Directions for this task: Restate the last part of the records below word for word, beginning at the line with "camera: 55 degrees left, 5 degrees up" and ending at the final line.

Provided data:
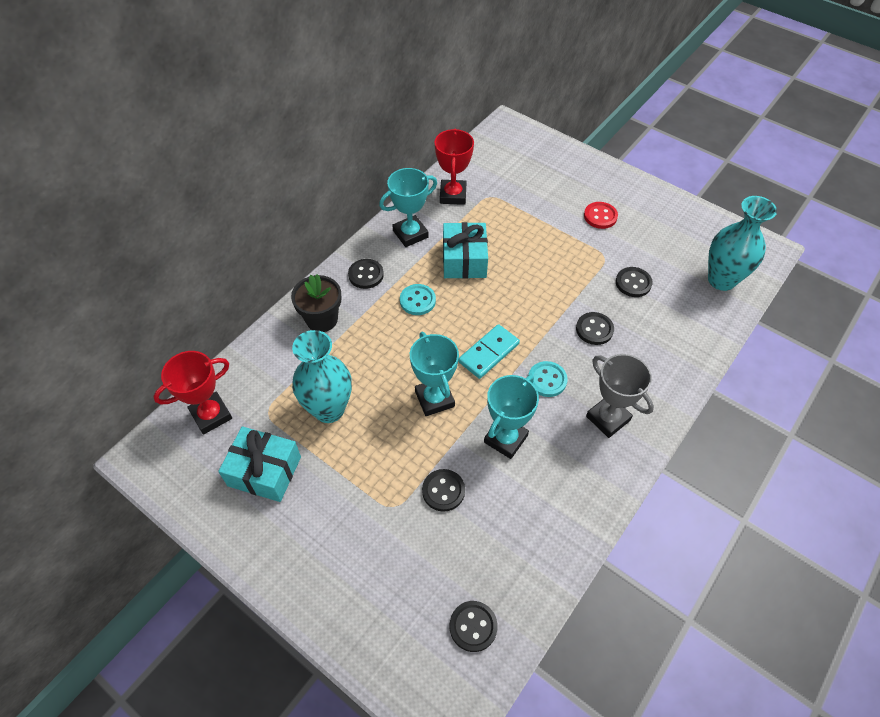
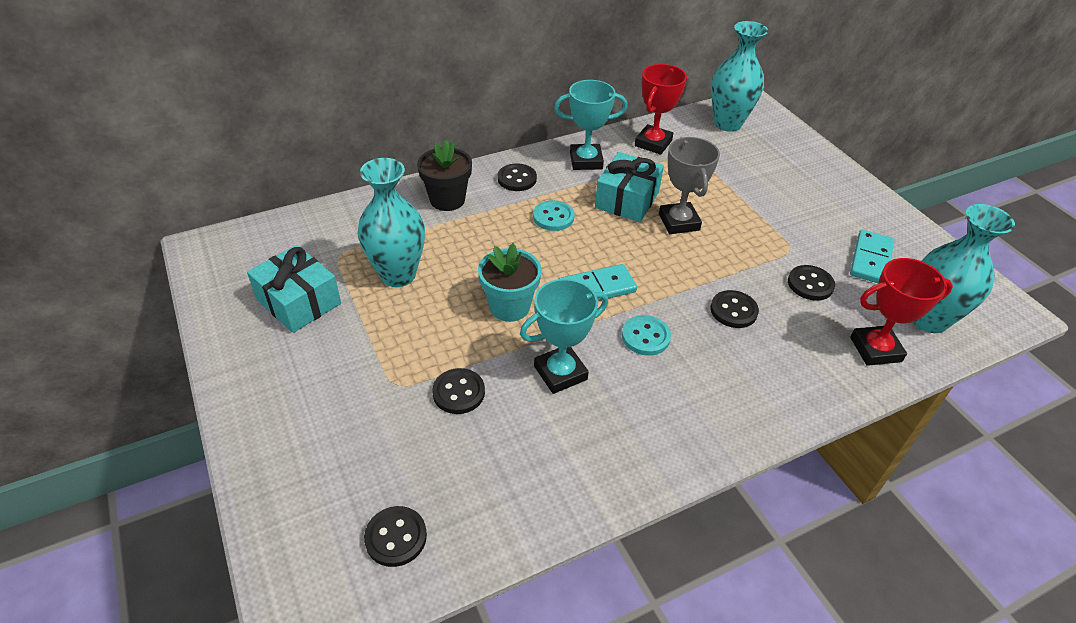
camera: 25 degrees right, 10 degrees down
(211, 415) = (288, 238): red trophy -> red trophy (875, 349)
(434, 399) = (509, 307): turquoise trophy -> turquoise flower pot
(499, 153) = (727, 124): none -> turquoise vase
(600, 216) = (809, 211): red button -> none
(608, 418) = (693, 401): grey trophy -> grey trophy (679, 222)
(662, 243) = (871, 259): none -> turquoise domino

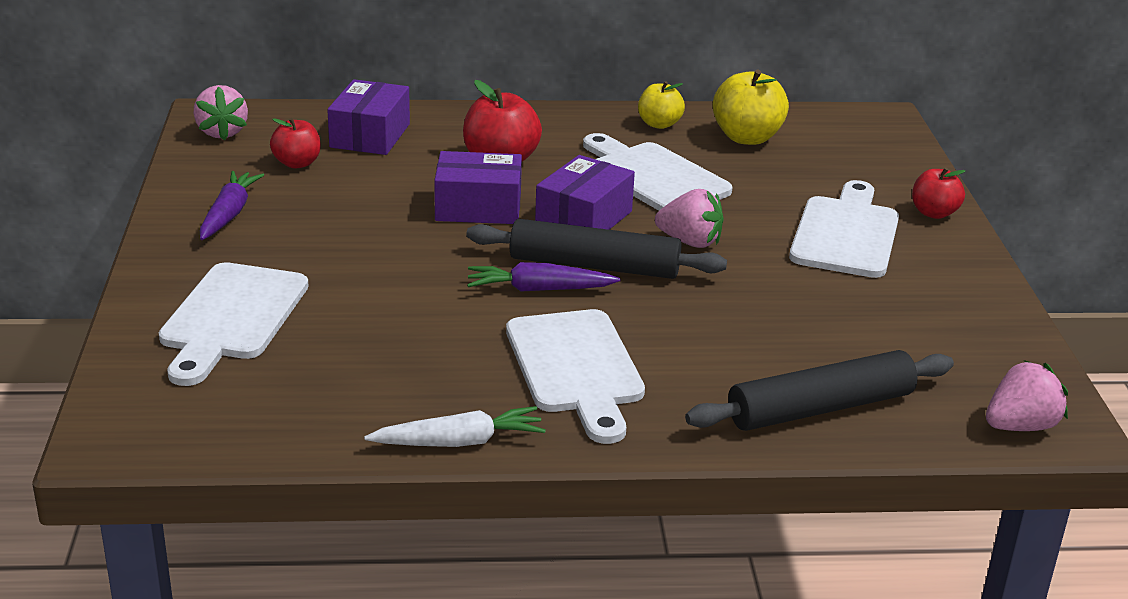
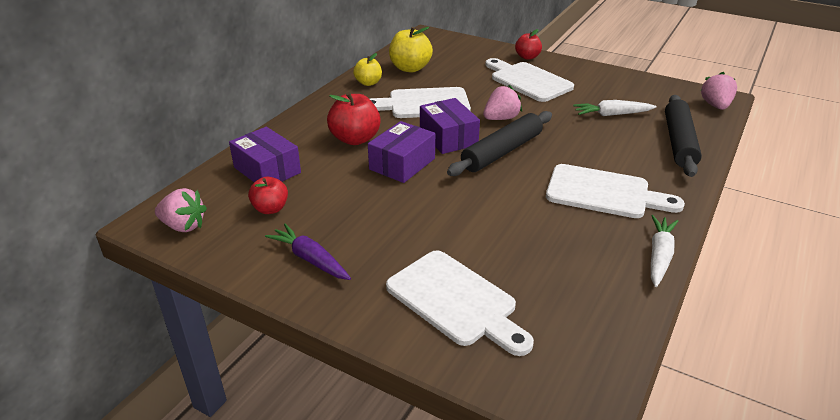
camera: 55 degrees left, 5 degrees up
(539, 289) = (513, 176): purple carrot -> none
(833, 329) = (612, 114): none -> white carrot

Response area:
camera: 55 degrees left, 5 degrees up
(539, 289) = (513, 176): purple carrot -> none
(833, 329) = (612, 114): none -> white carrot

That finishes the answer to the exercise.